- _YOUR INSTRUCTIONS_
The response should be an exact copy of the records, with the pictures removed.

Spatial object tracking data
------------------------------------------------

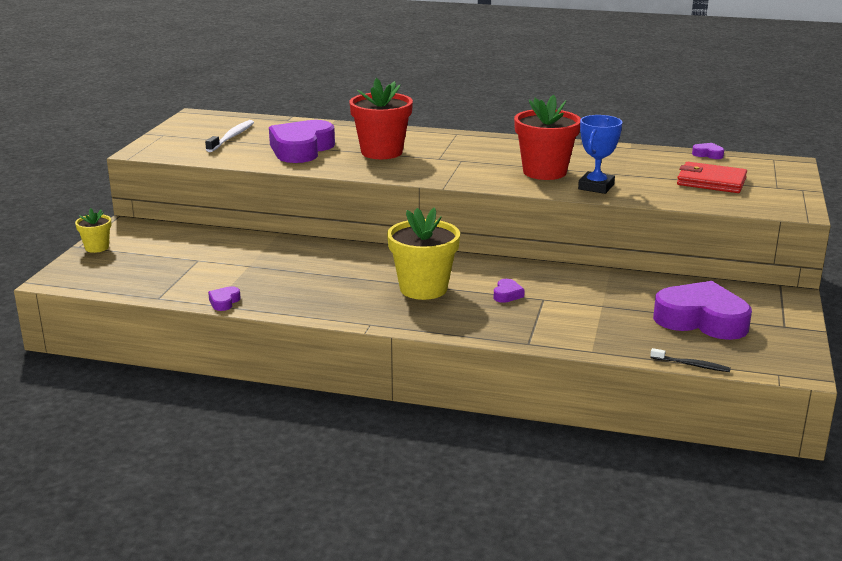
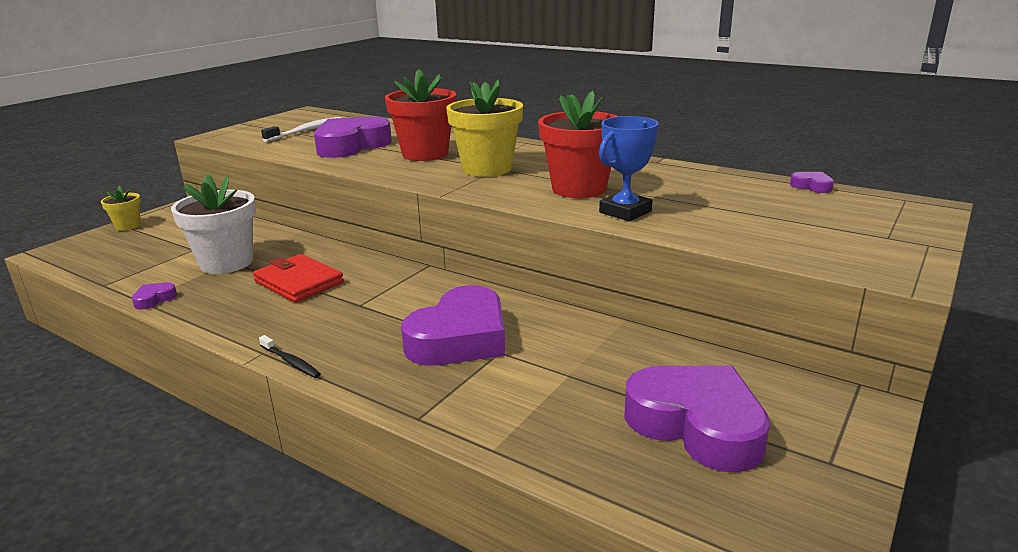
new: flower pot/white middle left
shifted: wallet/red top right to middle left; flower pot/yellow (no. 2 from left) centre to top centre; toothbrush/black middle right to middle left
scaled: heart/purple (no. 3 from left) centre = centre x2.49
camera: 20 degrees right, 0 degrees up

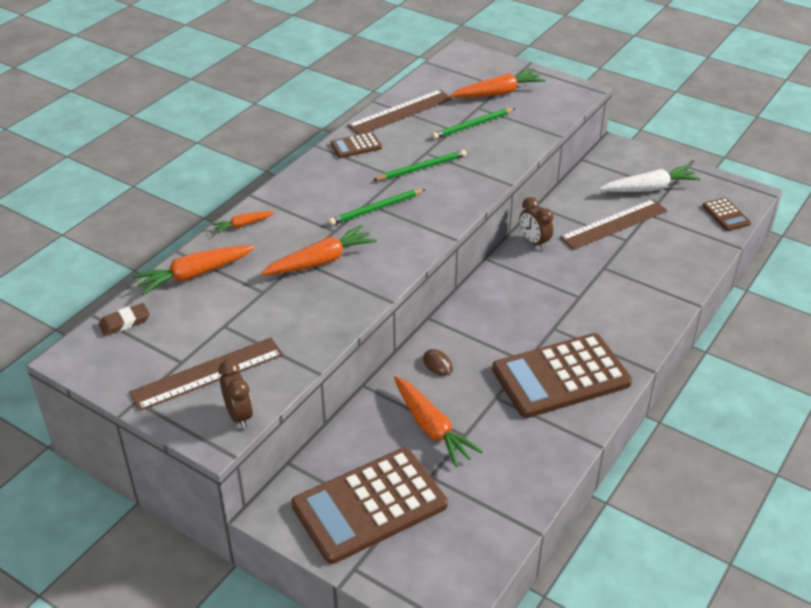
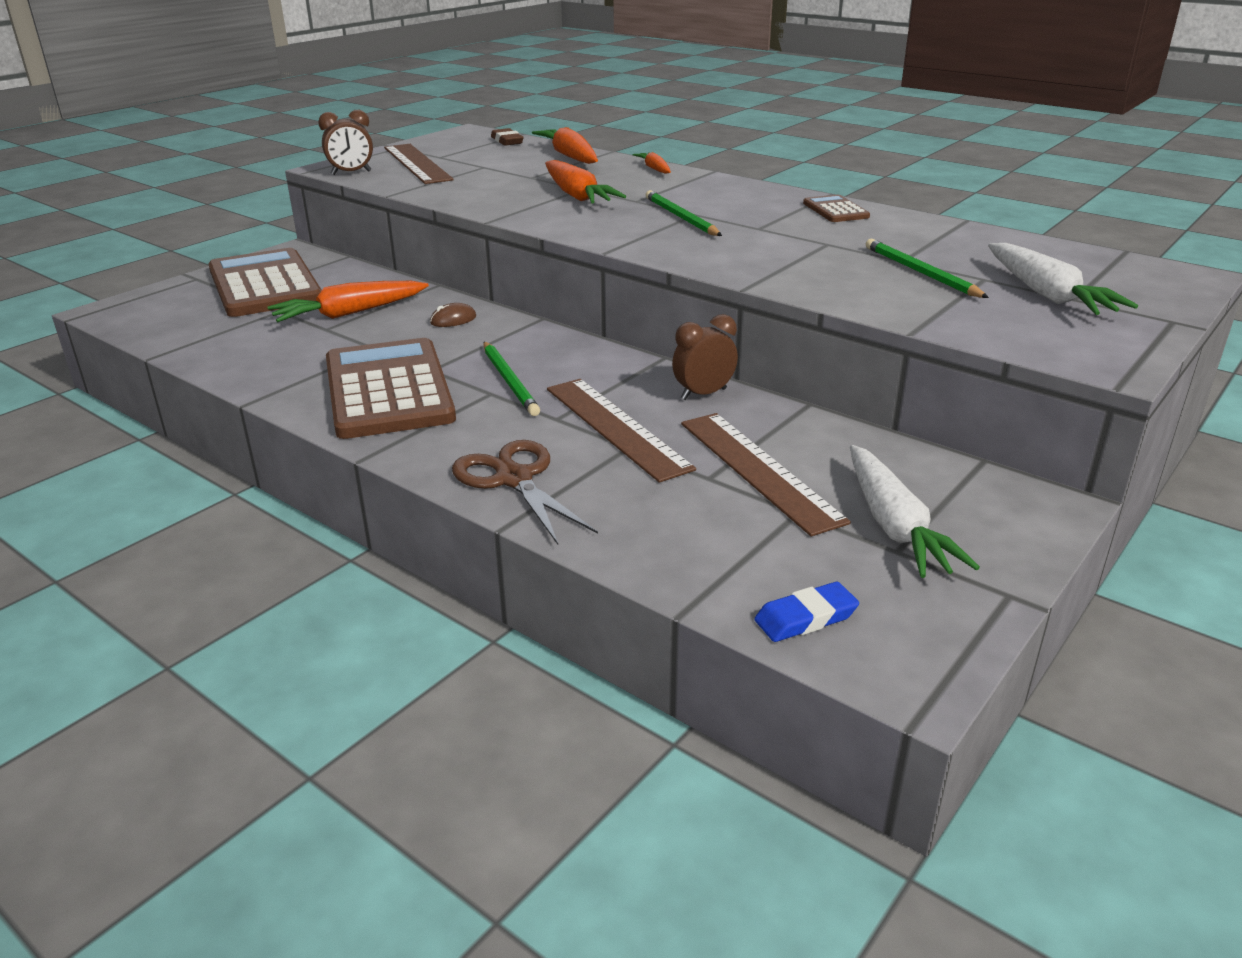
new: scissors/brown centre
shifted: ruler/brown (no. 2 from left) top centre to centre; pencil/green (no. 2 from left in the first image) top centre to pencil/green (no. 1 from left) centre
swapped: calculator/brown (no. 4 from left) middle right to eraser/blue centre
repainted: carrot/orange (no. 5 from left) top centre to carrot/white (no. 2 from left) top right
camera: 95 degrees right, 10 degrees down

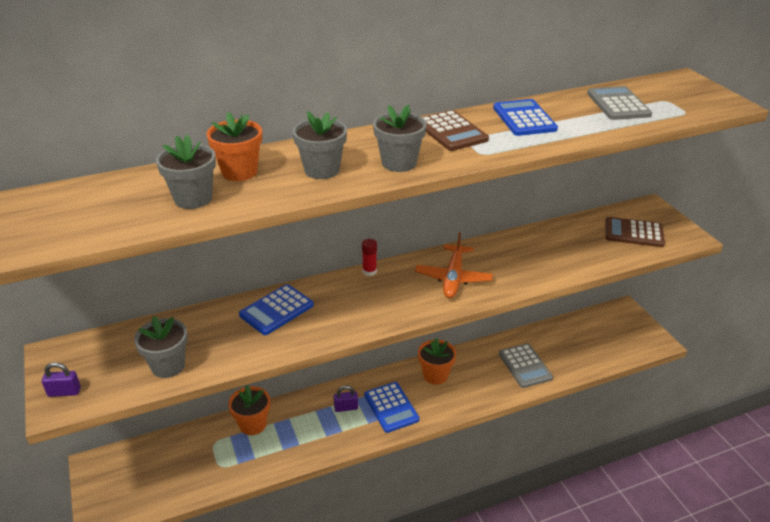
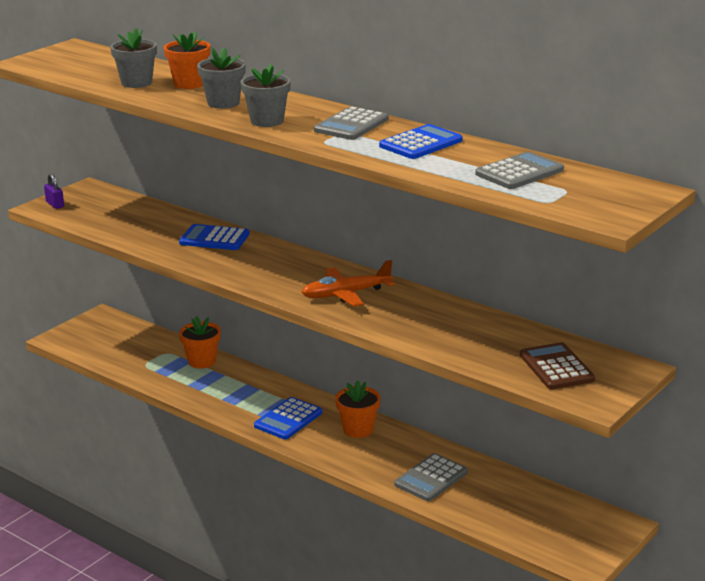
gone: glue stick/red centre; flower pot/grey (no. 1 from left) middle left; padlock/purple (no. 2 from left) bottom centre
repainted: calculator/brown (no. 1 from left) top centre to calculator/grey (no. 1 from left) top centre
camera: 60 degrees right, 10 degrees down

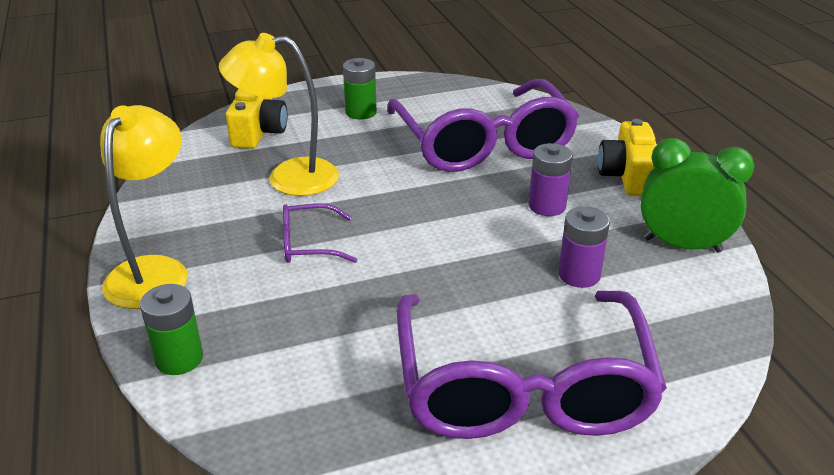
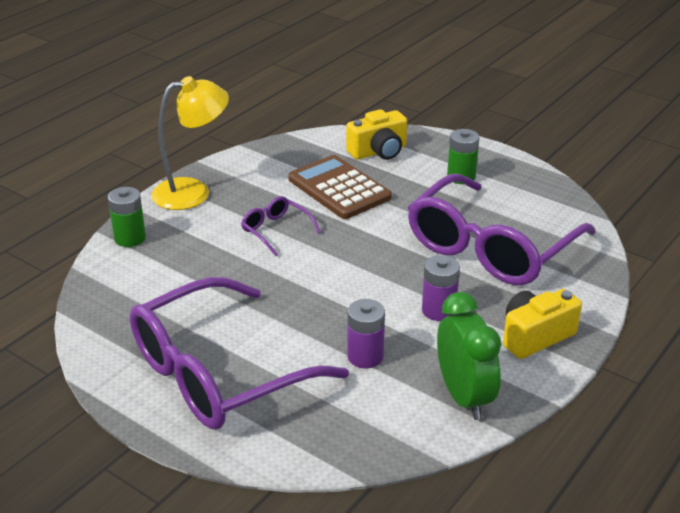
swapped: lamp/yellow (no. 2 from left) top centre to calculator/brown centre
camera: 55 degrees right, 0 degrees up

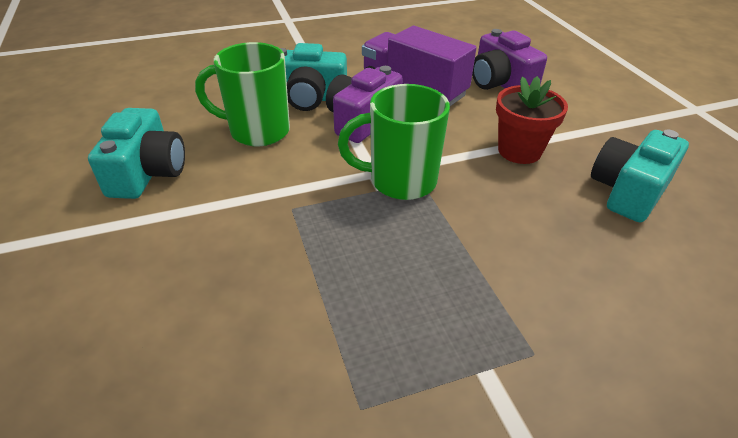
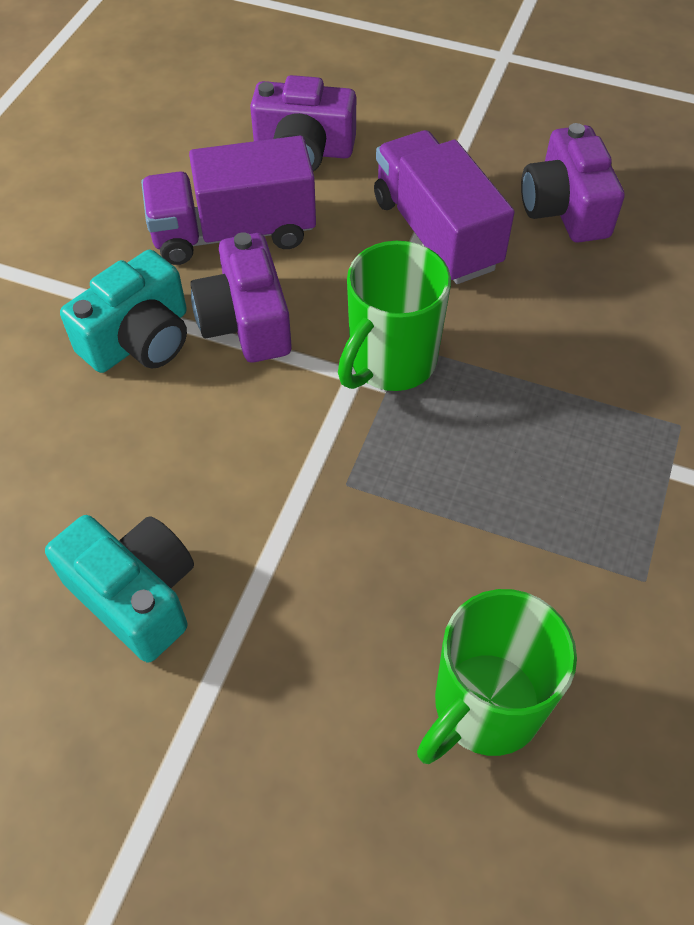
shifted: mug/green (no. 1 from left in the first image) top left to mug/green (no. 2 from left) bottom right
swapped: flower pot/red top right to truck/purple (no. 2 from left) top centre
repainted: camera/turquoise (no. 3 from left) middle right to camera/purple (no. 3 from left) top right
camera: 50 degrees left, 15 degrees up

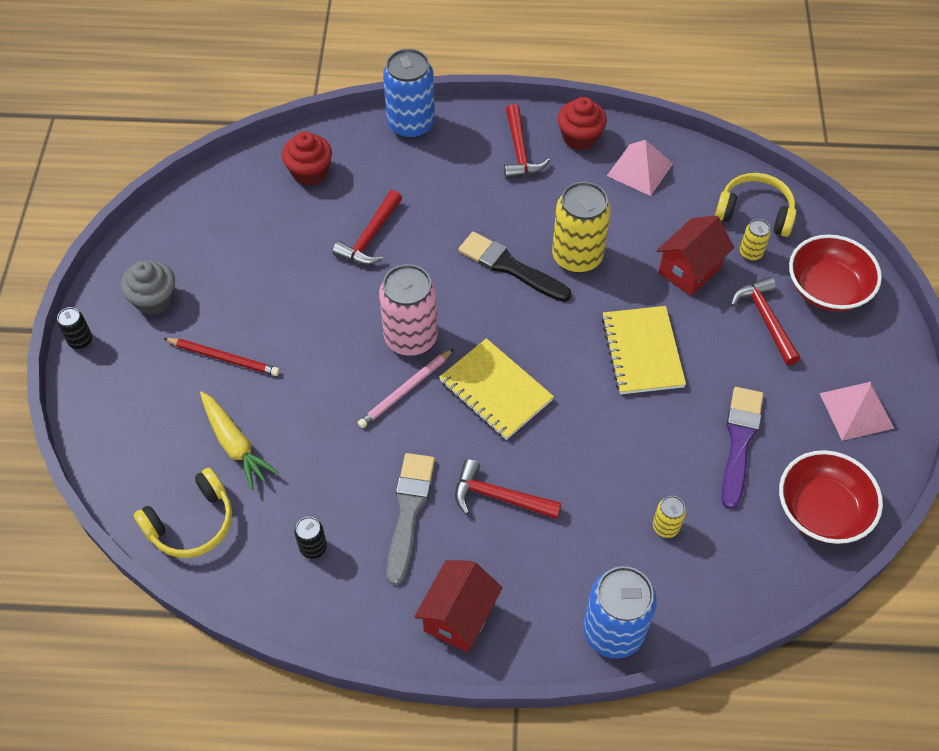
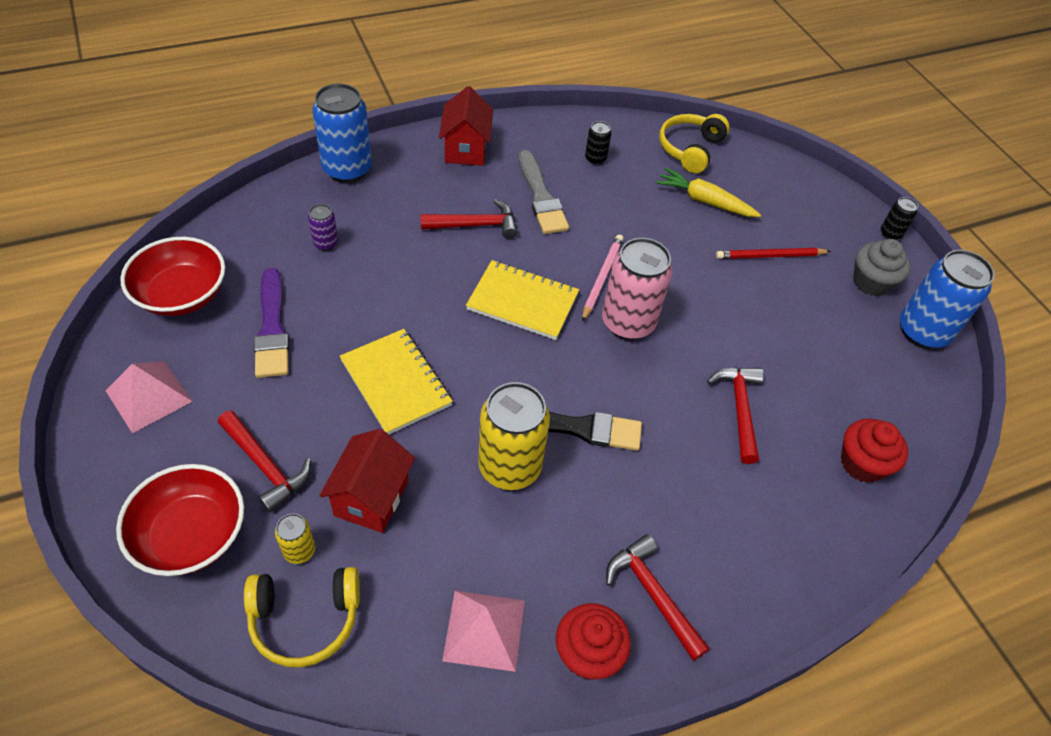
shifted: can/blue (no. 1 from left in the first image) top centre to can/blue (no. 2 from left) middle right
repainted: can/yellow (no. 2 from left) bottom right to can/purple top left
camera: 150 degrees right, 5 degrees down

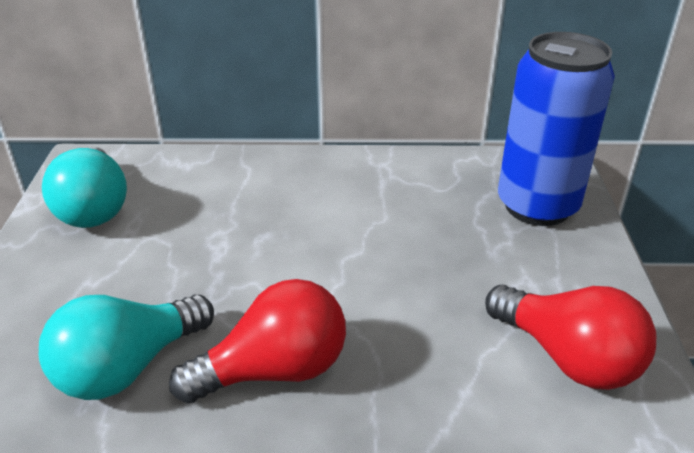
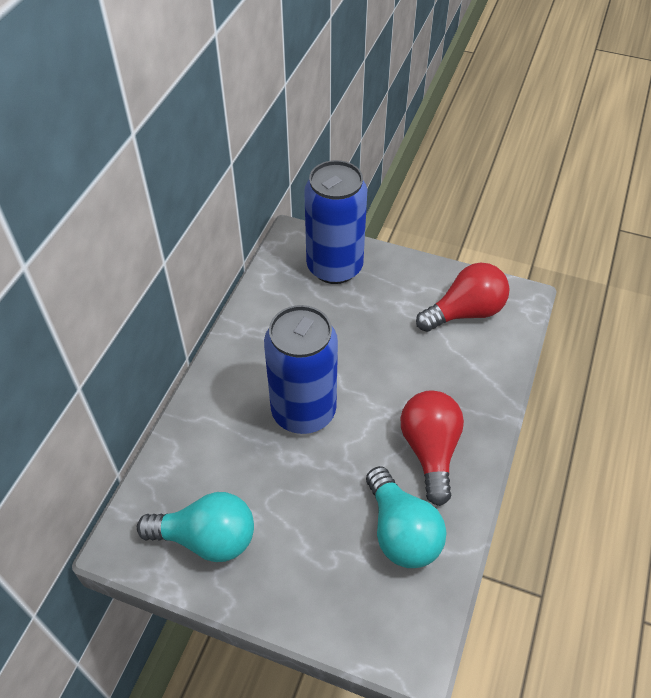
new: can/blue (no. 1 from left) centre
camera: 70 degrees left, 15 degrees up

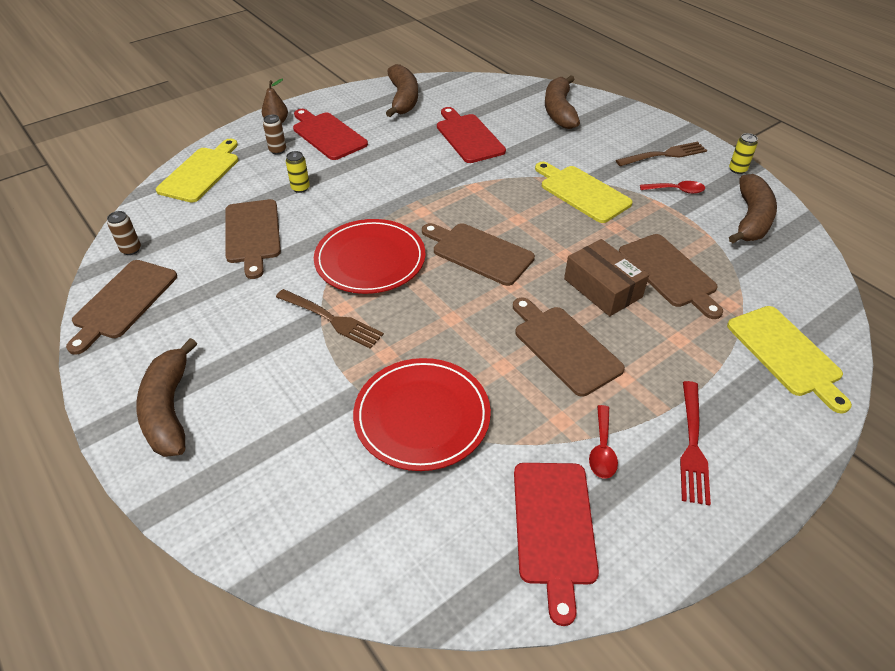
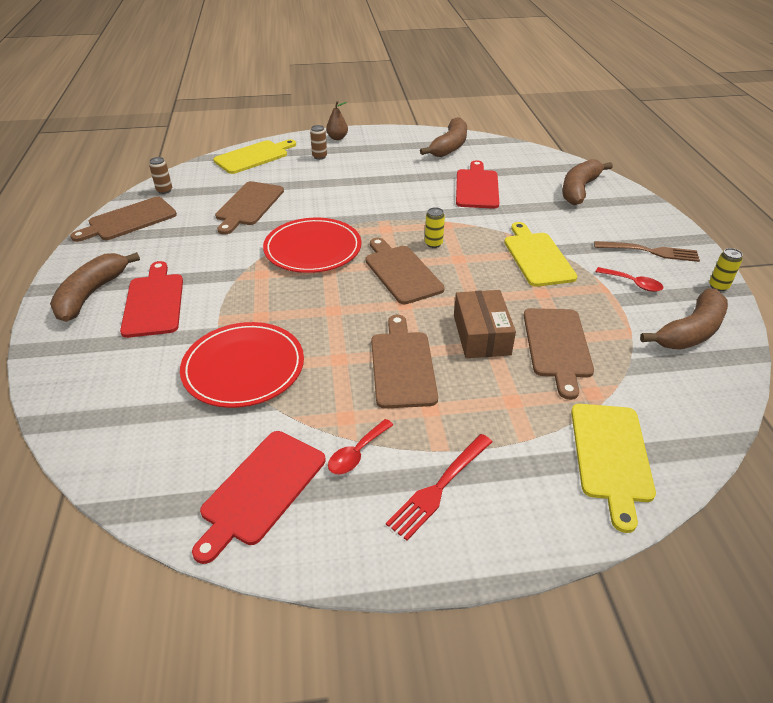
gone: fork/brown (no. 1 from left) centre
shifted: cutting board/red (no. 1 from left) top centre to middle left; can/yellow (no. 1 from left) top left to top centre
camera: 30 degrees right, 5 degrees down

------------------------------------------------

- _ANSWER_
new: flower pot/white middle left
shifted: wallet/red top right to middle left; flower pot/yellow (no. 2 from left) centre to top centre; toothbrush/black middle right to middle left
scaled: heart/purple (no. 3 from left) centre = centre x2.49
camera: 20 degrees right, 0 degrees up

new: scissors/brown centre
shifted: ruler/brown (no. 2 from left) top centre to centre; pencil/green (no. 2 from left in the first image) top centre to pencil/green (no. 1 from left) centre
swapped: calculator/brown (no. 4 from left) middle right to eraser/blue centre
repainted: carrot/orange (no. 5 from left) top centre to carrot/white (no. 2 from left) top right
camera: 95 degrees right, 10 degrees down

gone: glue stick/red centre; flower pot/grey (no. 1 from left) middle left; padlock/purple (no. 2 from left) bottom centre
repainted: calculator/brown (no. 1 from left) top centre to calculator/grey (no. 1 from left) top centre
camera: 60 degrees right, 10 degrees down

swapped: lamp/yellow (no. 2 from left) top centre to calculator/brown centre
camera: 55 degrees right, 0 degrees up

shifted: mug/green (no. 1 from left in the first image) top left to mug/green (no. 2 from left) bottom right
swapped: flower pot/red top right to truck/purple (no. 2 from left) top centre
repainted: camera/turquoise (no. 3 from left) middle right to camera/purple (no. 3 from left) top right
camera: 50 degrees left, 15 degrees up

shifted: can/blue (no. 1 from left in the first image) top centre to can/blue (no. 2 from left) middle right
repainted: can/yellow (no. 2 from left) bottom right to can/purple top left
camera: 150 degrees right, 5 degrees down

new: can/blue (no. 1 from left) centre
camera: 70 degrees left, 15 degrees up

gone: fork/brown (no. 1 from left) centre
shifted: cutting board/red (no. 1 from left) top centre to middle left; can/yellow (no. 1 from left) top left to top centre
camera: 30 degrees right, 5 degrees down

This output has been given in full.